*** Records for processing Section Begins ***

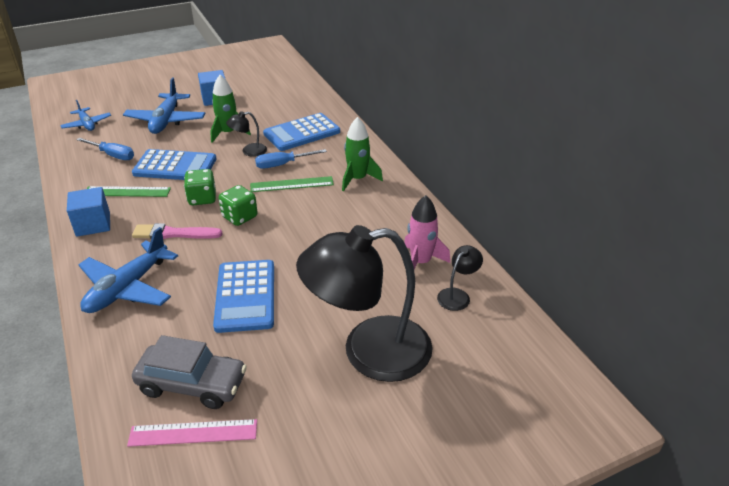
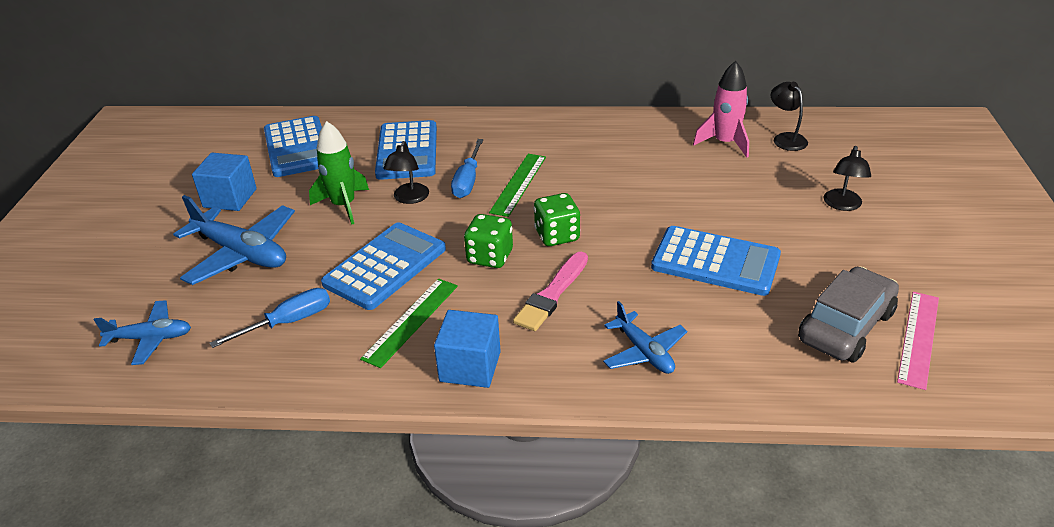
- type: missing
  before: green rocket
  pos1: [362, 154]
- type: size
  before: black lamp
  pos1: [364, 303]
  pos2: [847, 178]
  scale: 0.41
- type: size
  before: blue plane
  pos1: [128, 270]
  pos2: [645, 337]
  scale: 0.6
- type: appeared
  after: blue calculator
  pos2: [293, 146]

*** Records for processing Section Ends ***

From the listing above, pick out every line containing "type".

- type: missing
- type: size
- type: size
- type: appeared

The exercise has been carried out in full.